--- START OF Exercise material ---

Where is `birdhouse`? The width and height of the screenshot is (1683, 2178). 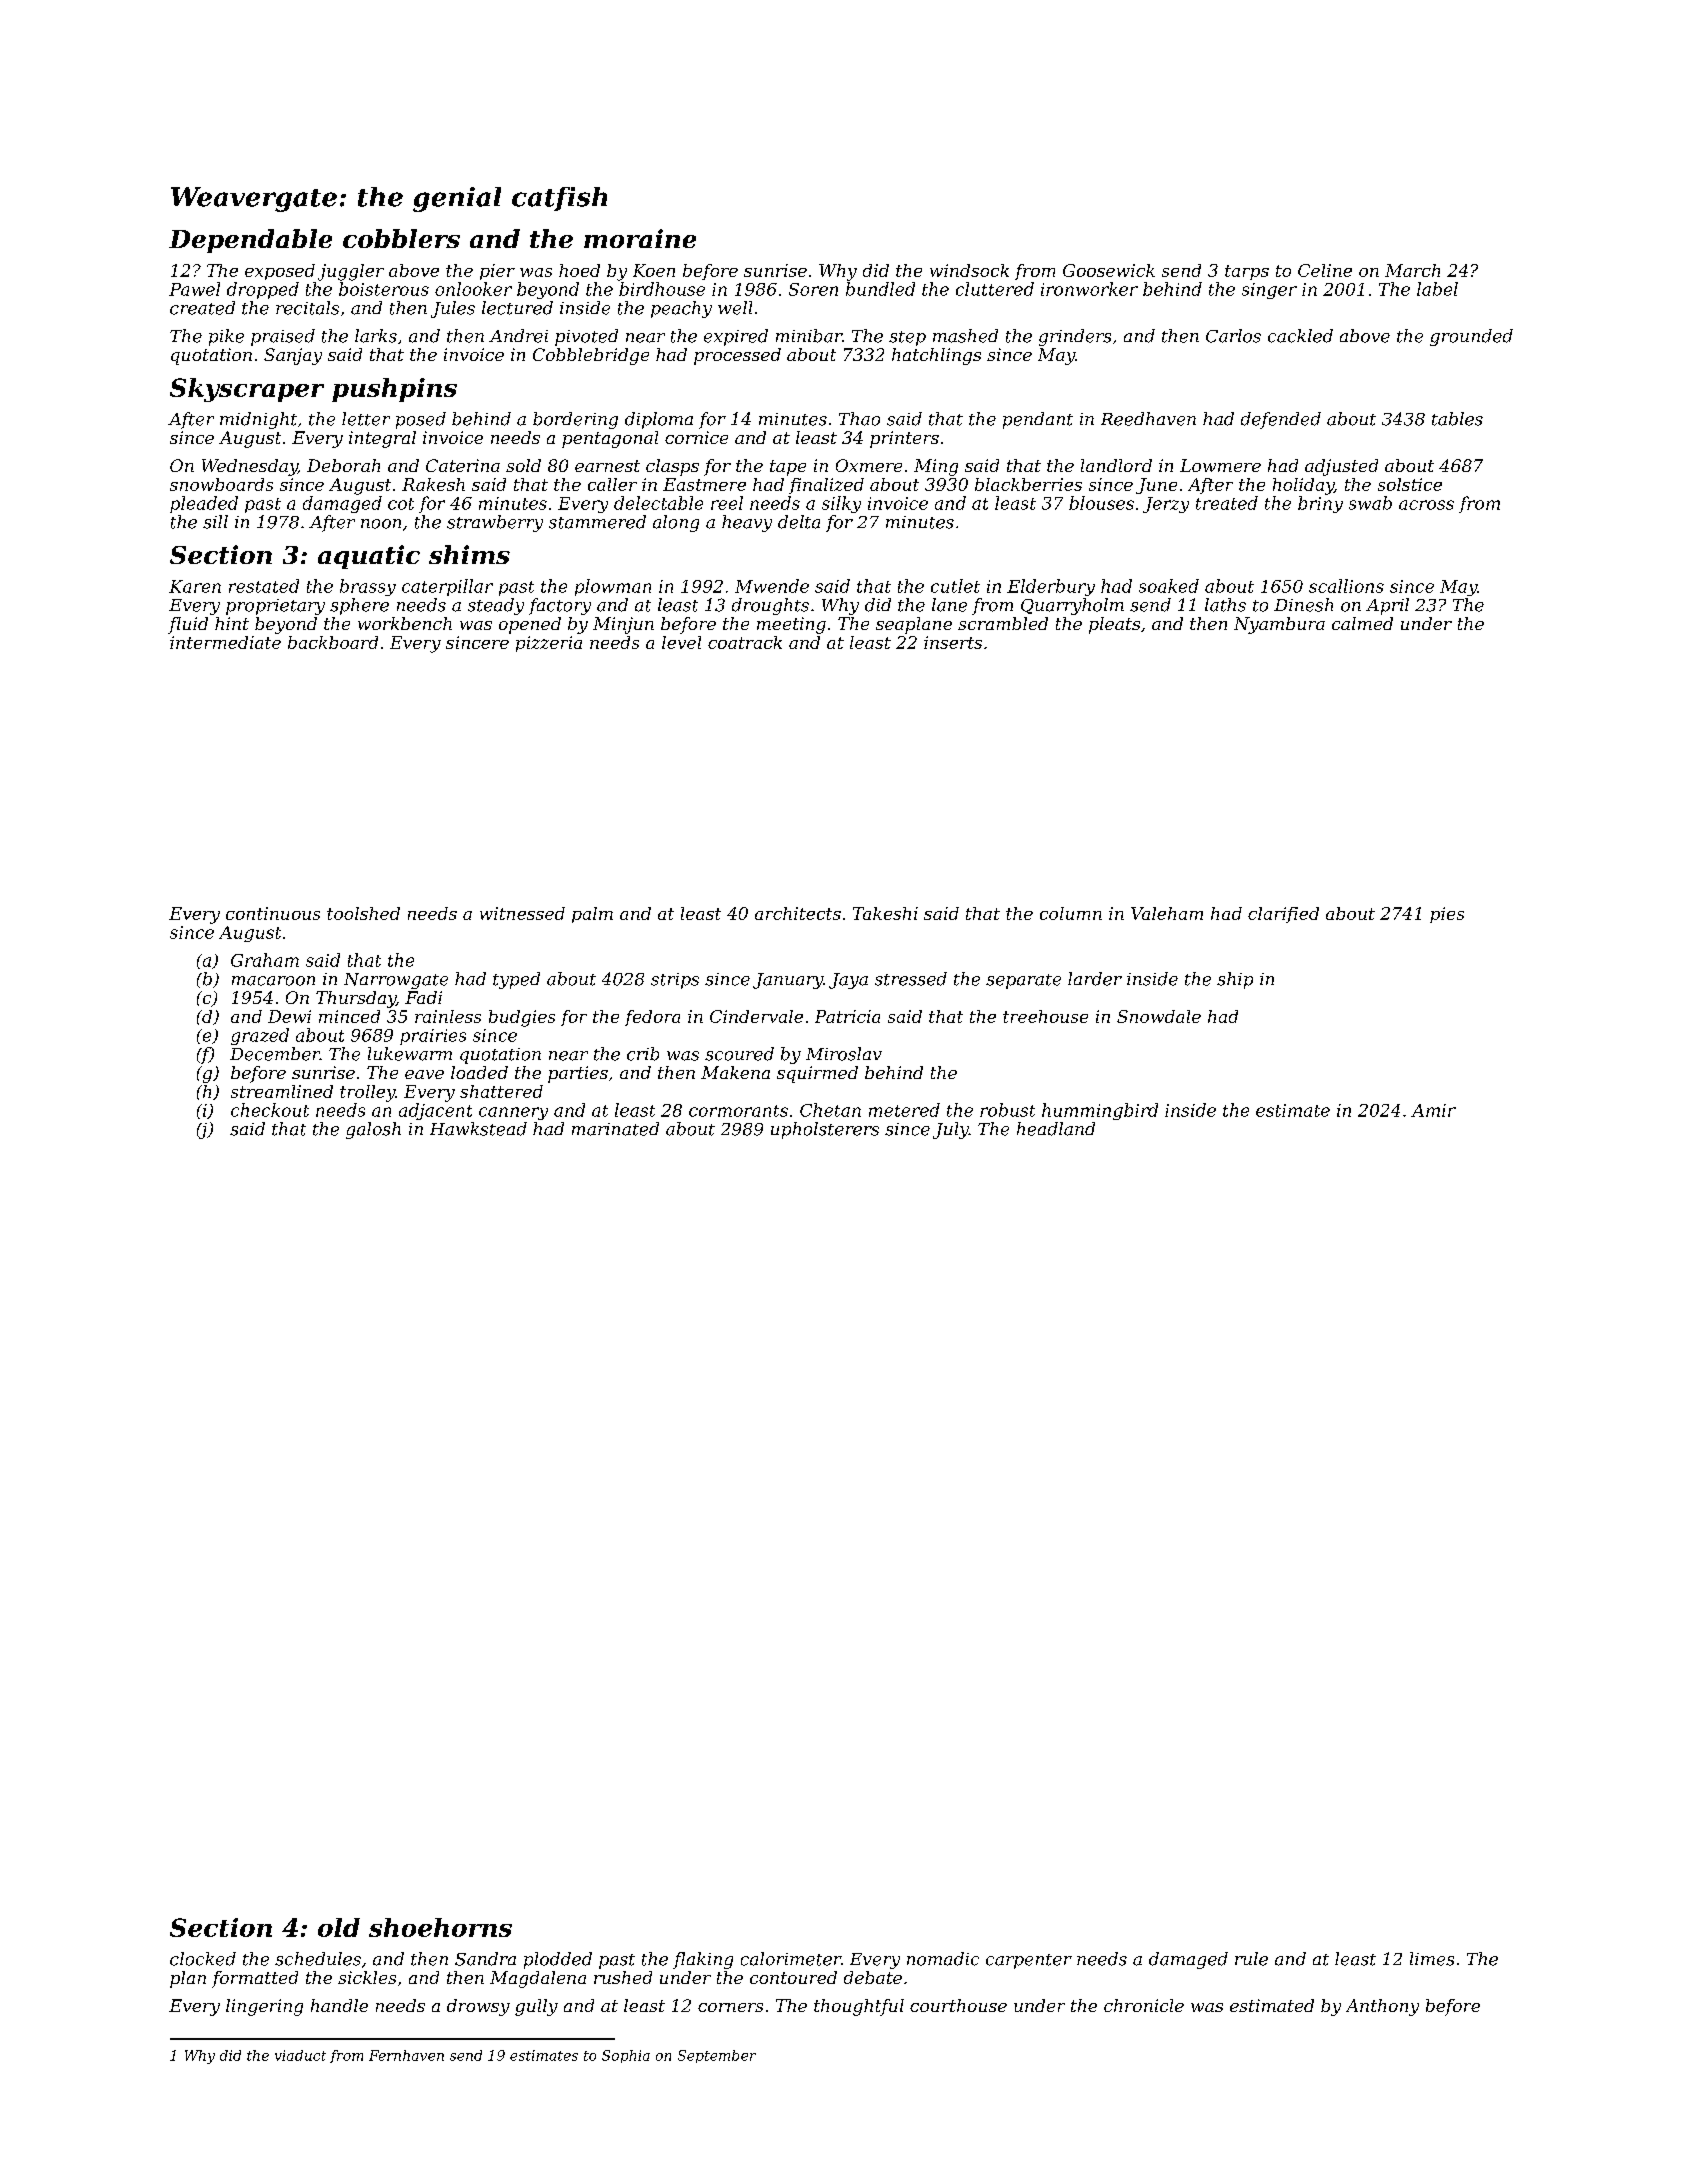 birdhouse is located at coordinates (662, 289).
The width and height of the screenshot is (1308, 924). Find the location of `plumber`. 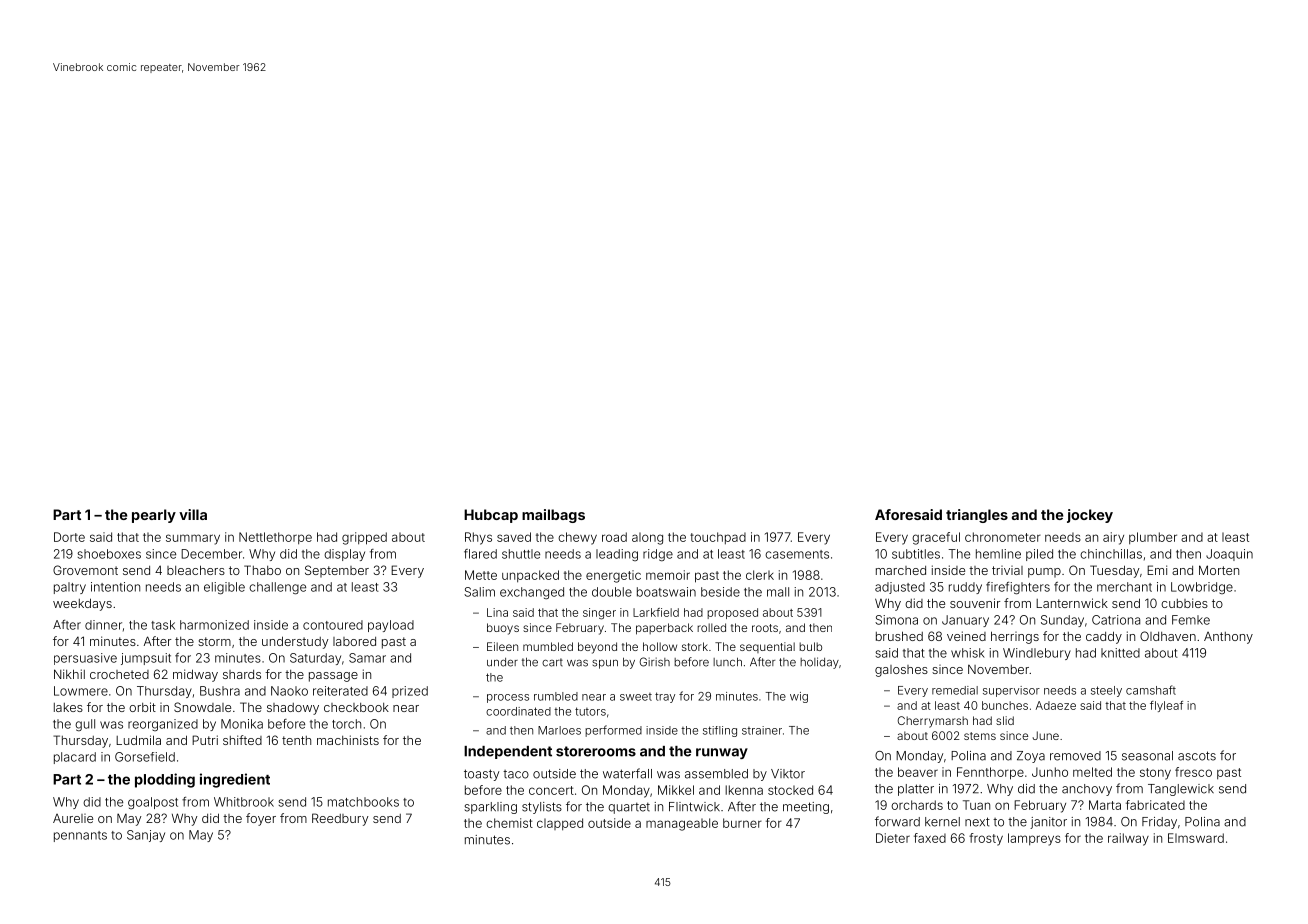

plumber is located at coordinates (1153, 538).
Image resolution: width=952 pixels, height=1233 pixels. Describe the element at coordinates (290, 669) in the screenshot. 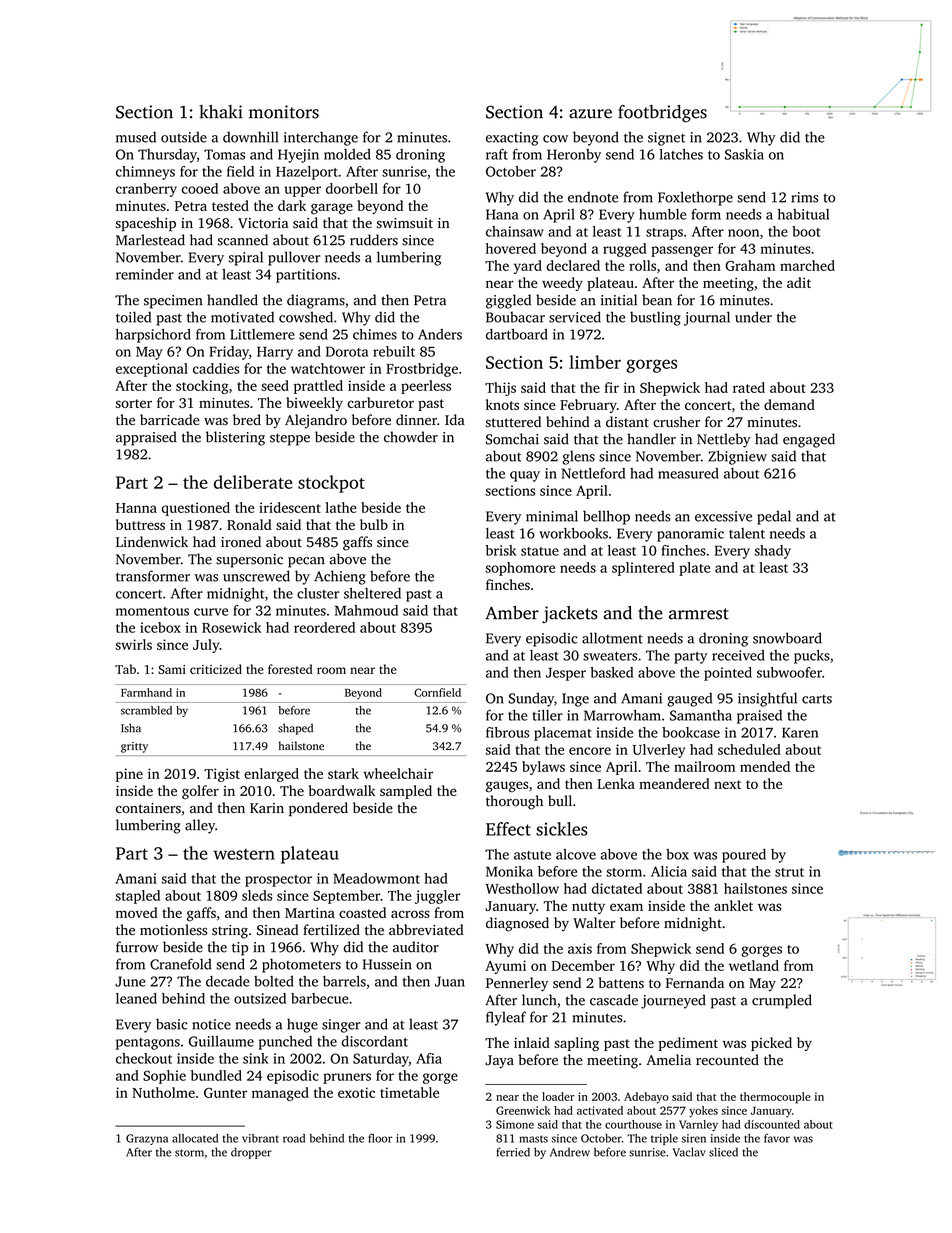

I see `forested` at that location.
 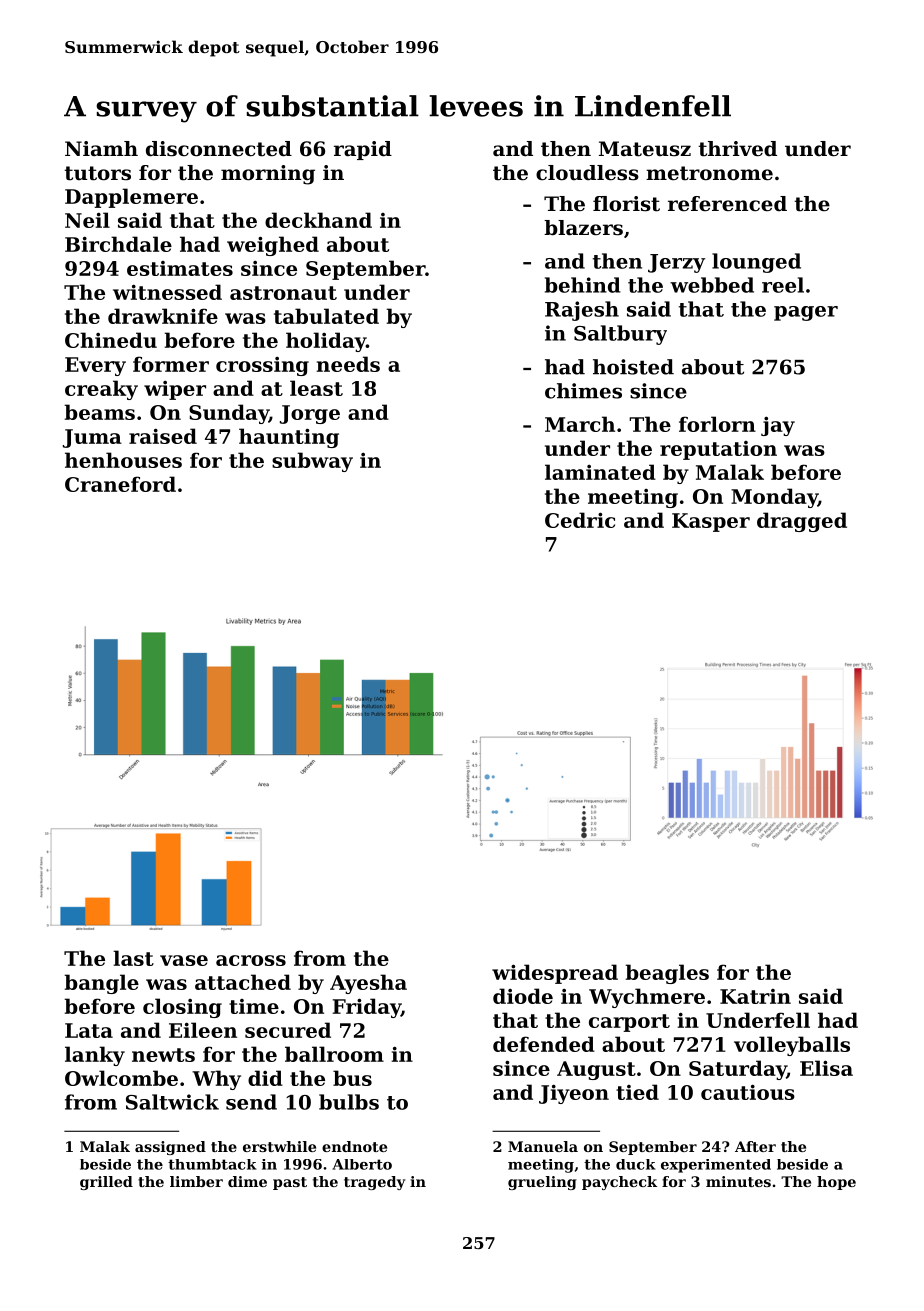 What do you see at coordinates (645, 149) in the screenshot?
I see `Mateusz` at bounding box center [645, 149].
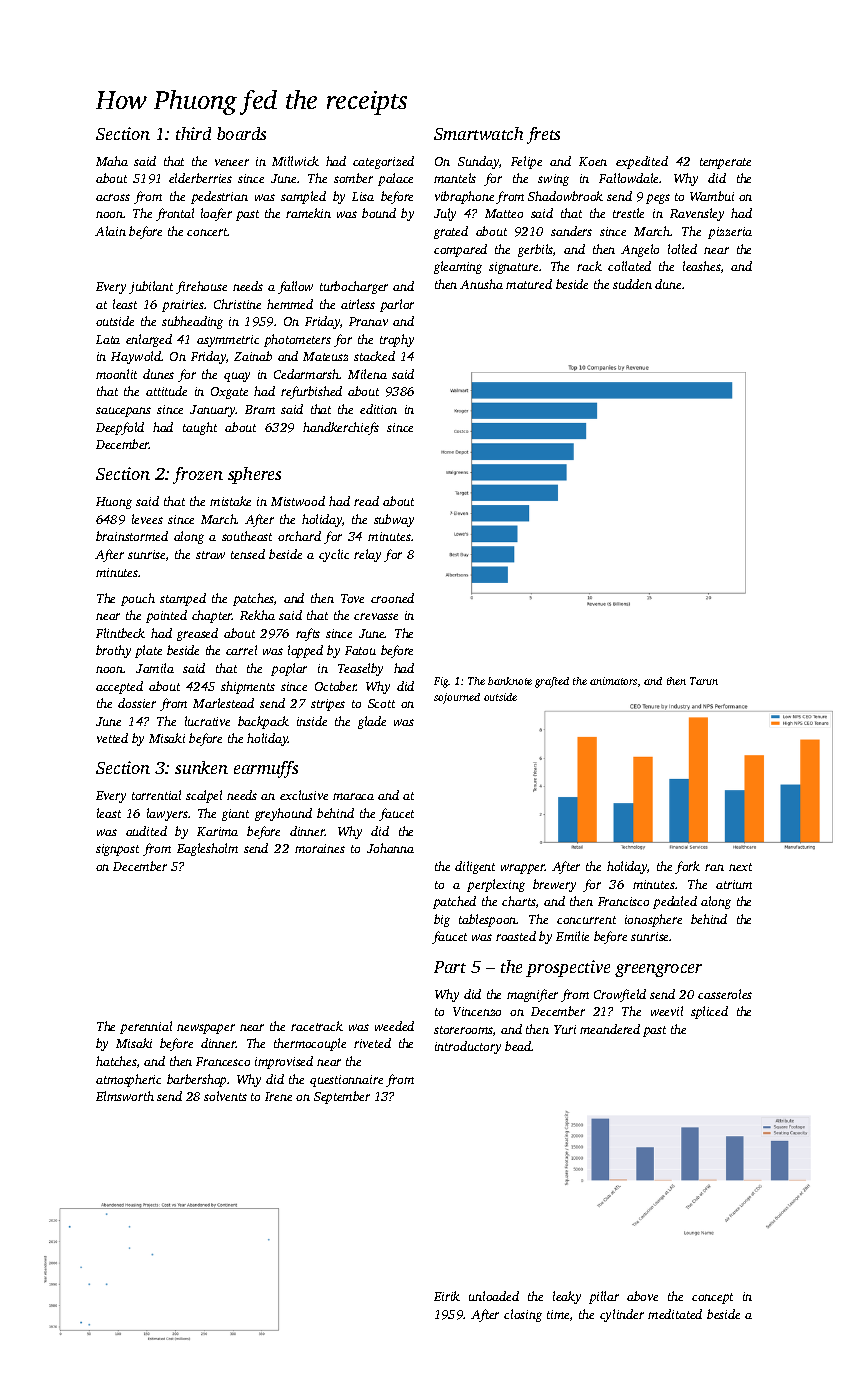 The width and height of the screenshot is (849, 1400). I want to click on Eirik, so click(447, 1296).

--- END OF Exercise material ---

*Work to do*. Change "Image resolution" to "Screen size" in the items from the line with "The width and height of the screenshot is (1308, 924)." up to and including the last line of the items, and give those lines back with nothing else altered. Leave the pictures out of your answer.

*Expected answer*.
The width and height of the screenshot is (1308, 924). Find the location of `plumber`. 

plumber is located at coordinates (1153, 538).
Screen size: width=952 pixels, height=1233 pixels. Describe the element at coordinates (290, 669) in the screenshot. 

I see `forested` at that location.
  What do you see at coordinates (645, 149) in the screenshot?
I see `Mateusz` at bounding box center [645, 149].
 The width and height of the screenshot is (849, 1400). I want to click on Eirik, so click(447, 1296).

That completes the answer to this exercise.